[Input for this task]
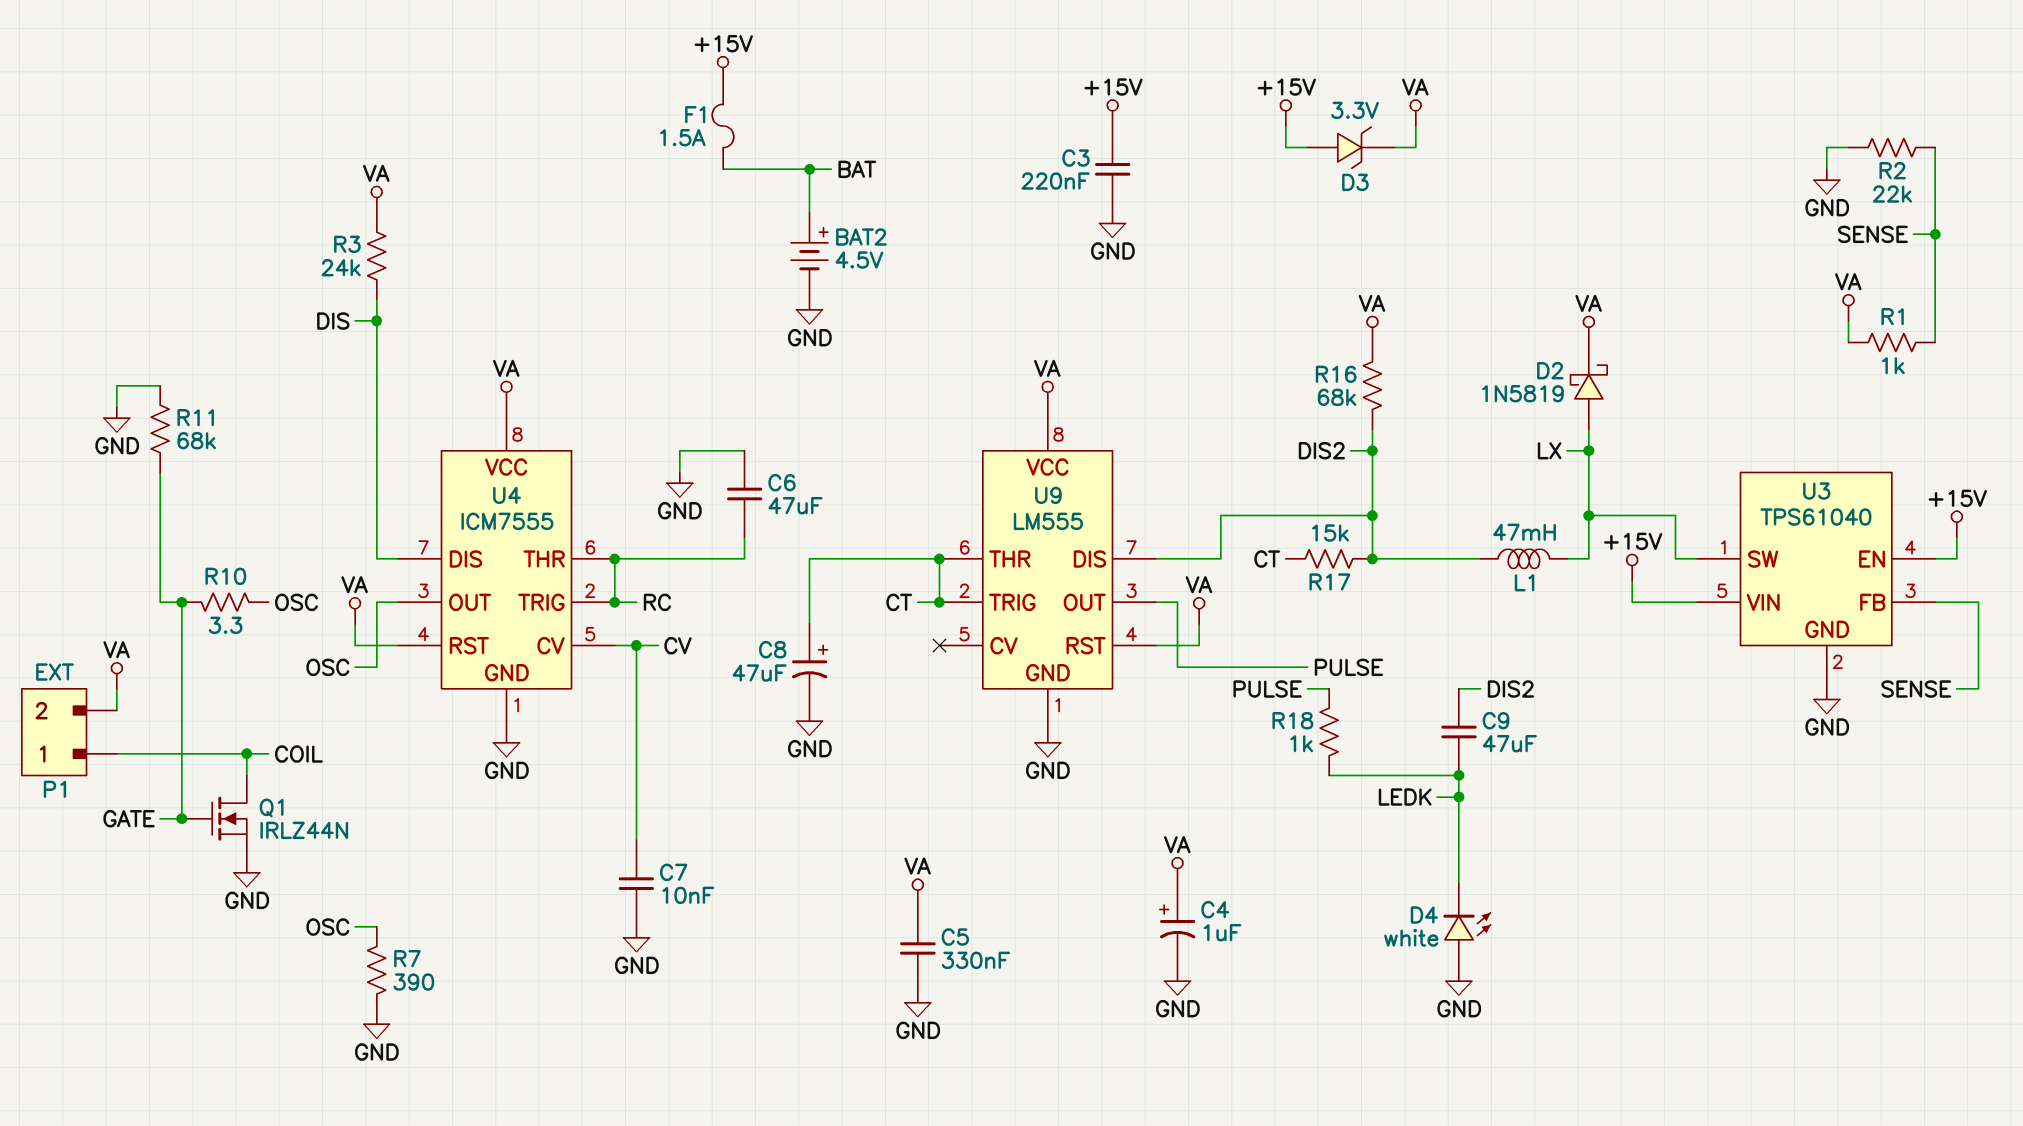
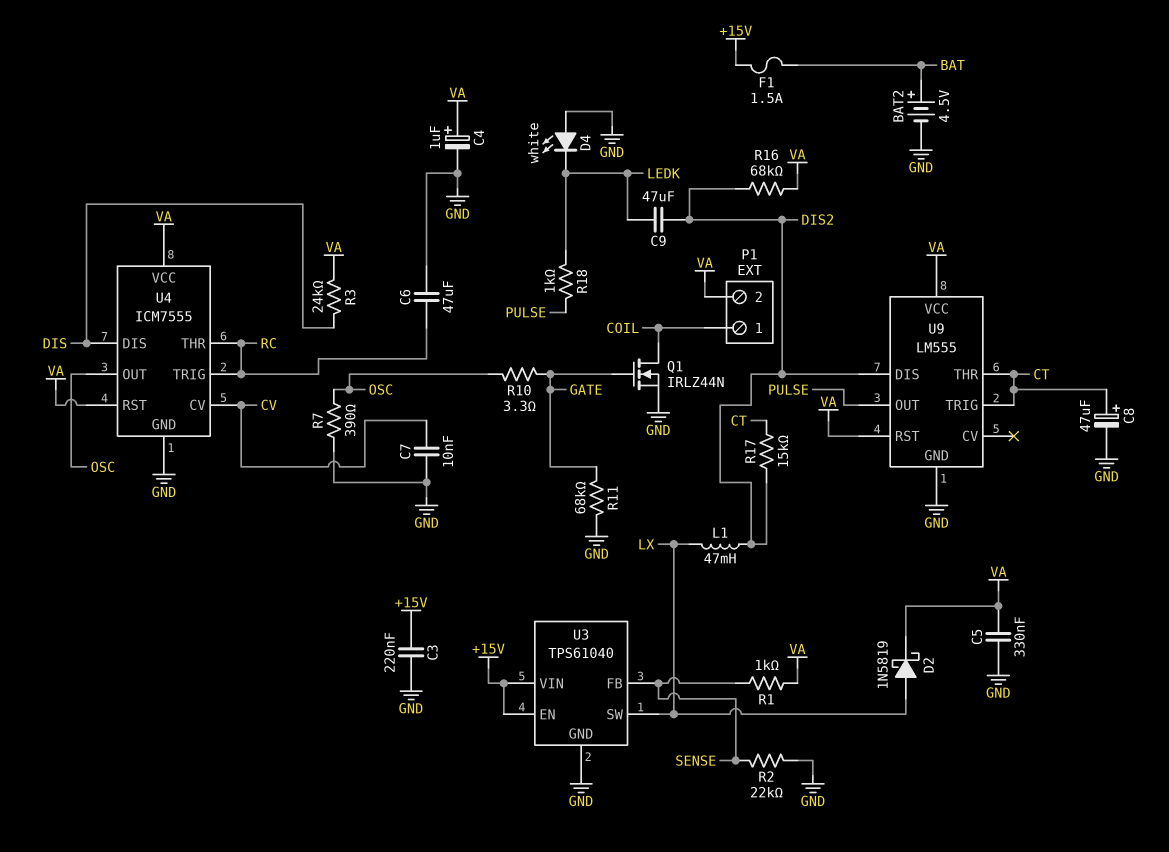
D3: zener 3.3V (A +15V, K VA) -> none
[/Input for this task]
[Input for this task]
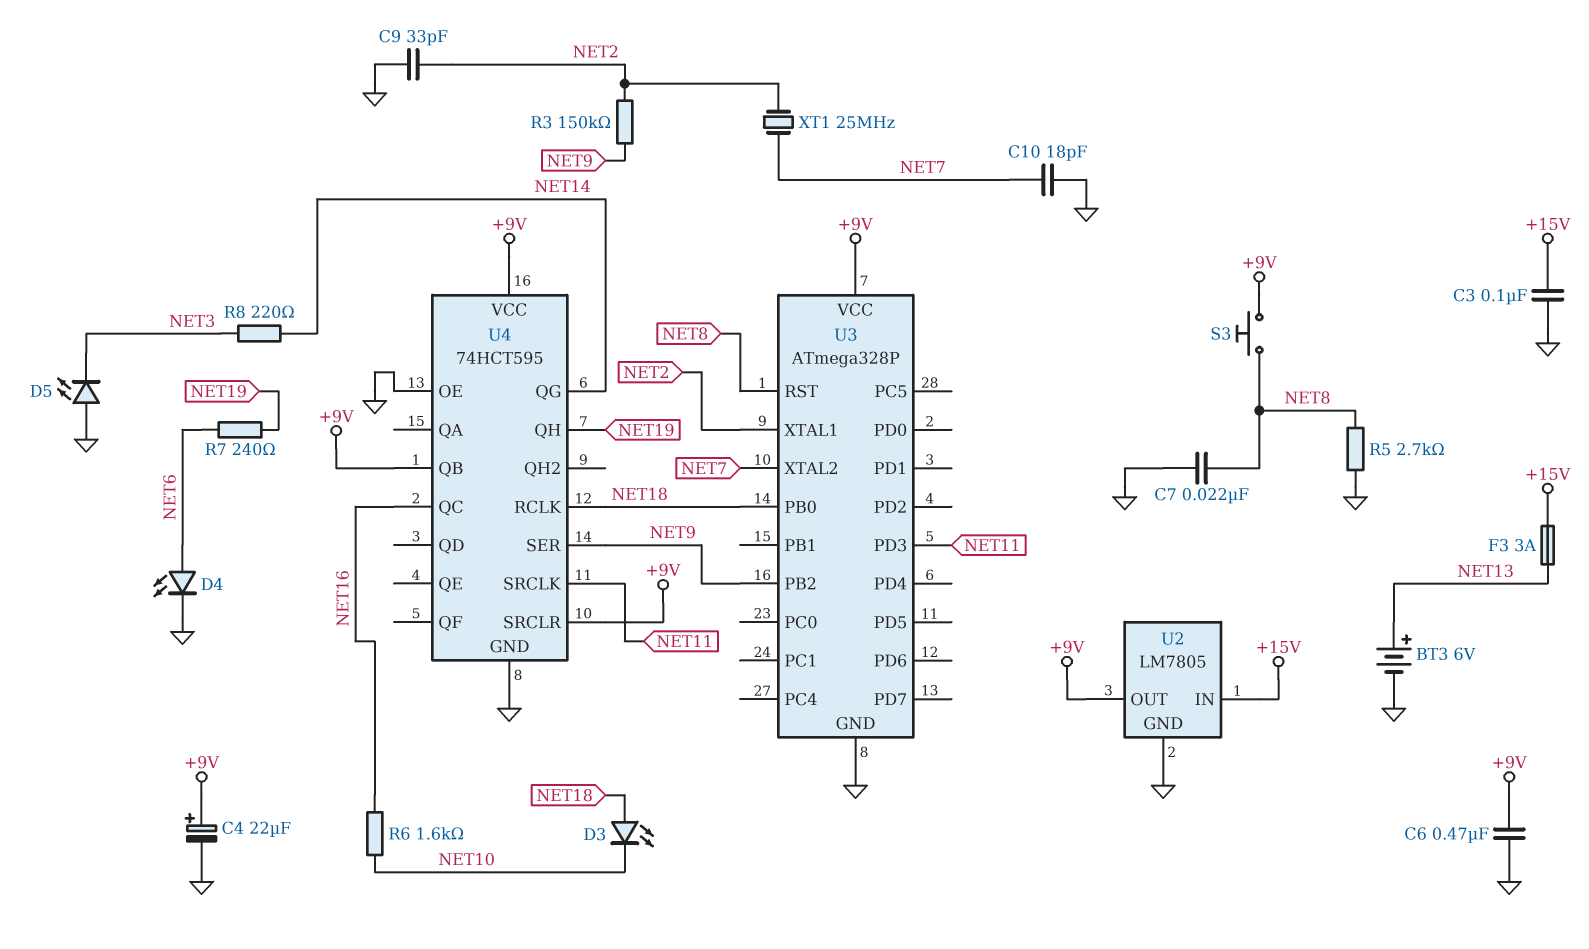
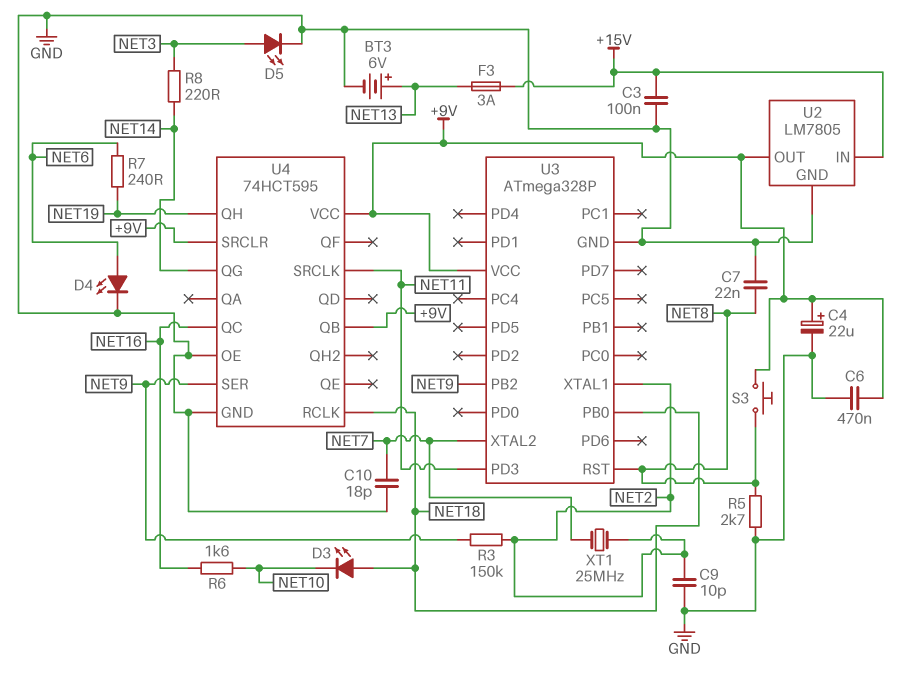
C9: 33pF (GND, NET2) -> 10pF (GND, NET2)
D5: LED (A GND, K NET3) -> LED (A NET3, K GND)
[/Input for this task]
[Input for this task]
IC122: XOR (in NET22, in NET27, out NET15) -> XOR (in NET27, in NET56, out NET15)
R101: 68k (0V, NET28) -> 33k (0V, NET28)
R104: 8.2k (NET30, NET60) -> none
[/Input for this task]
Return all lines in the data that include the word "none".

D3: zener 3.3V (A +15V, K VA) -> none
R104: 8.2k (NET30, NET60) -> none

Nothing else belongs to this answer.